Work required
Print the line where "yellow slope H4:I5 level 2 top H -> none" occurs and every line that follows it in the data below, ending with the last line, precisely as written.

Available data
- Opening Delimiter -
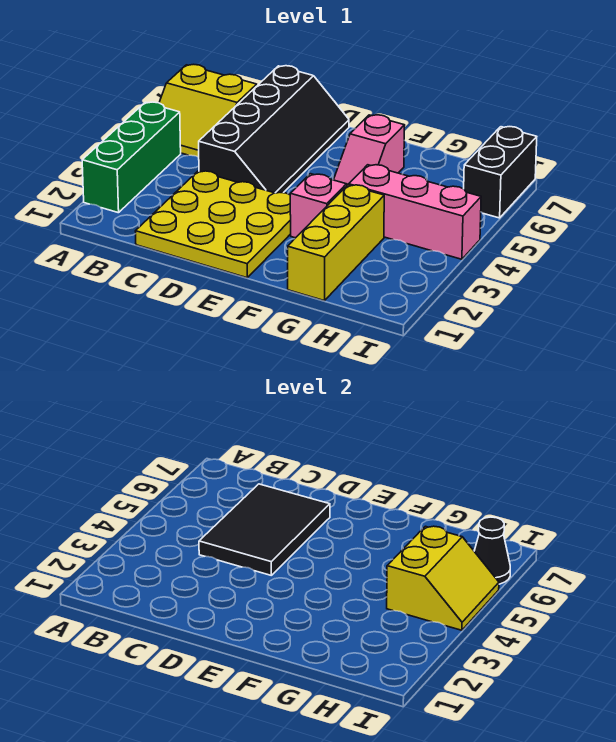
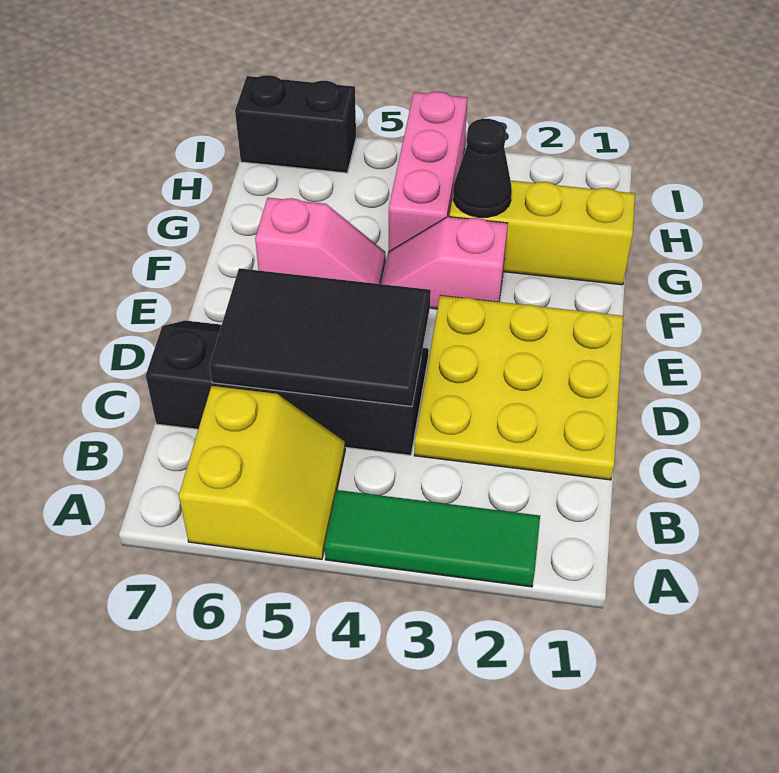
green brick A2:A4 level 1 -> green tile A2:A4 level 1
yellow slope H4:I5 level 2 top H -> none
black cone I6 level 2 -> black cone G3 level 2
- Closing Delimiter -
Answer to this exercise
yellow slope H4:I5 level 2 top H -> none
black cone I6 level 2 -> black cone G3 level 2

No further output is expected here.